**TASK BRIEF**
This exercise asks for a copy of each line in the records below with the word "minus" in it.

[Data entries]
::::::::

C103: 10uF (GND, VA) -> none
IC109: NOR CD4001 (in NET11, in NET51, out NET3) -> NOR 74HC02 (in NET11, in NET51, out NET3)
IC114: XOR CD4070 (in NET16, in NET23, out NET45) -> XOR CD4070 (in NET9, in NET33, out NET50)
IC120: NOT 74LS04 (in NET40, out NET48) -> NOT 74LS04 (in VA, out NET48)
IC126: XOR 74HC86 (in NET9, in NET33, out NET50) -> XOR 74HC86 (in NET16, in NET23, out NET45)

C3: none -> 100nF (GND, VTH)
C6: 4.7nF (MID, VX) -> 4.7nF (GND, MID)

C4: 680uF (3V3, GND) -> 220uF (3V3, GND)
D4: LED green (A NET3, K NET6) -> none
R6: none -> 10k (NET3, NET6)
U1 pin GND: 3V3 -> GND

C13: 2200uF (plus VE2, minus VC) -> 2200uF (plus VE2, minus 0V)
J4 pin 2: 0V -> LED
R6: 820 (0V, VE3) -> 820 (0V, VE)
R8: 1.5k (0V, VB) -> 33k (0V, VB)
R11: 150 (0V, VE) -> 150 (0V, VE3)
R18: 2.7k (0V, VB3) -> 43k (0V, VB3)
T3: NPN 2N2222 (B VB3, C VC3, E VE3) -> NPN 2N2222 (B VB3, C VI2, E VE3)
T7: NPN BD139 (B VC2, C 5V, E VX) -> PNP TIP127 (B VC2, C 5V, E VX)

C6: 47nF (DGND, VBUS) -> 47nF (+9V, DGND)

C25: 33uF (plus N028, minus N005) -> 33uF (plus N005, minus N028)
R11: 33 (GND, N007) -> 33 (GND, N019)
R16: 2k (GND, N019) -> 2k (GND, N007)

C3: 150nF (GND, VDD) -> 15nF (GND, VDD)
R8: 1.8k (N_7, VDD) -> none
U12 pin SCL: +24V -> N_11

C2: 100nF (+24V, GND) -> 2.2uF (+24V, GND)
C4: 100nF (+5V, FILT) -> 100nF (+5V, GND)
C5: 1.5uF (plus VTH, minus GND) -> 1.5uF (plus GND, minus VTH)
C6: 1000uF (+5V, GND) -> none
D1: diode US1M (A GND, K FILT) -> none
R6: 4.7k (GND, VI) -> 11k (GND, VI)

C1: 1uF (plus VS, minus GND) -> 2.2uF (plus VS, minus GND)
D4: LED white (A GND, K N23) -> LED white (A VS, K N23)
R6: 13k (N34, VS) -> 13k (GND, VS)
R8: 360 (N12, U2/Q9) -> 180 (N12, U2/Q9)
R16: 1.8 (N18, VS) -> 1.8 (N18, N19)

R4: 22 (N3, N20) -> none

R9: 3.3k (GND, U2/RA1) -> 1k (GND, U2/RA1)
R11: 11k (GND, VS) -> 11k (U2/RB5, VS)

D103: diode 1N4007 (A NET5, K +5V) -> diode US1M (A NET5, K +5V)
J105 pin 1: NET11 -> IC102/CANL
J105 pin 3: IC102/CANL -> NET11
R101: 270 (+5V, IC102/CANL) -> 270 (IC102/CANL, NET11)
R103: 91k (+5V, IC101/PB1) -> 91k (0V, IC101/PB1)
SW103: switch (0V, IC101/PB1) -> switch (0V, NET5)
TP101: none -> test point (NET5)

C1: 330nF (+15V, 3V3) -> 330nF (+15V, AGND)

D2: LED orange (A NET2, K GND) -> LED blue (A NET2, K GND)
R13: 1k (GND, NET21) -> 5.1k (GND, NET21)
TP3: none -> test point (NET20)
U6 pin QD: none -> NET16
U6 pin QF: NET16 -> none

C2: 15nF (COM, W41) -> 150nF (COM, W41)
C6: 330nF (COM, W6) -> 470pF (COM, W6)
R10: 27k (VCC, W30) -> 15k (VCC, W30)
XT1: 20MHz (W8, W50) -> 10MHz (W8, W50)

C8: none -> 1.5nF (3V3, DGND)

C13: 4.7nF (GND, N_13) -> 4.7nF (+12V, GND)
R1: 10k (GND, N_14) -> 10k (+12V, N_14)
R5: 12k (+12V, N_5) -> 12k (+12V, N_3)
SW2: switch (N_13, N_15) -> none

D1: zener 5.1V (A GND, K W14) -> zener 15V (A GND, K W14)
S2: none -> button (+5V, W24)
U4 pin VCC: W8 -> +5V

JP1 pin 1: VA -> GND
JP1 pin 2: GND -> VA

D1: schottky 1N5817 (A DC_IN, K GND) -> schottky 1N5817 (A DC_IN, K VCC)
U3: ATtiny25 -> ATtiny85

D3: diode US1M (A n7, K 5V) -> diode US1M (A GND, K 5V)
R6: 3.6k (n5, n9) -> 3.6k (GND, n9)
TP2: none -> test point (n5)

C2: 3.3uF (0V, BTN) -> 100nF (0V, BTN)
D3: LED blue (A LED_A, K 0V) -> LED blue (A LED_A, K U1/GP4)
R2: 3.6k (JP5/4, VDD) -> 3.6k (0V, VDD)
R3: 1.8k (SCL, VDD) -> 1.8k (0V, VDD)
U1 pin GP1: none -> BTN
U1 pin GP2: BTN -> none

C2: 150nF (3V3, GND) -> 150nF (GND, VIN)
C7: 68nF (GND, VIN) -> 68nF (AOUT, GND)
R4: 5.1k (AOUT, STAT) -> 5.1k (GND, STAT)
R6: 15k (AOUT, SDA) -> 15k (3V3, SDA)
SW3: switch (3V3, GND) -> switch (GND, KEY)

::::::::

**RESPONSE AREA**
C13: 2200uF (plus VE2, minus VC) -> 2200uF (plus VE2, minus 0V)
C25: 33uF (plus N028, minus N005) -> 33uF (plus N005, minus N028)
C5: 1.5uF (plus VTH, minus GND) -> 1.5uF (plus GND, minus VTH)
C1: 1uF (plus VS, minus GND) -> 2.2uF (plus VS, minus GND)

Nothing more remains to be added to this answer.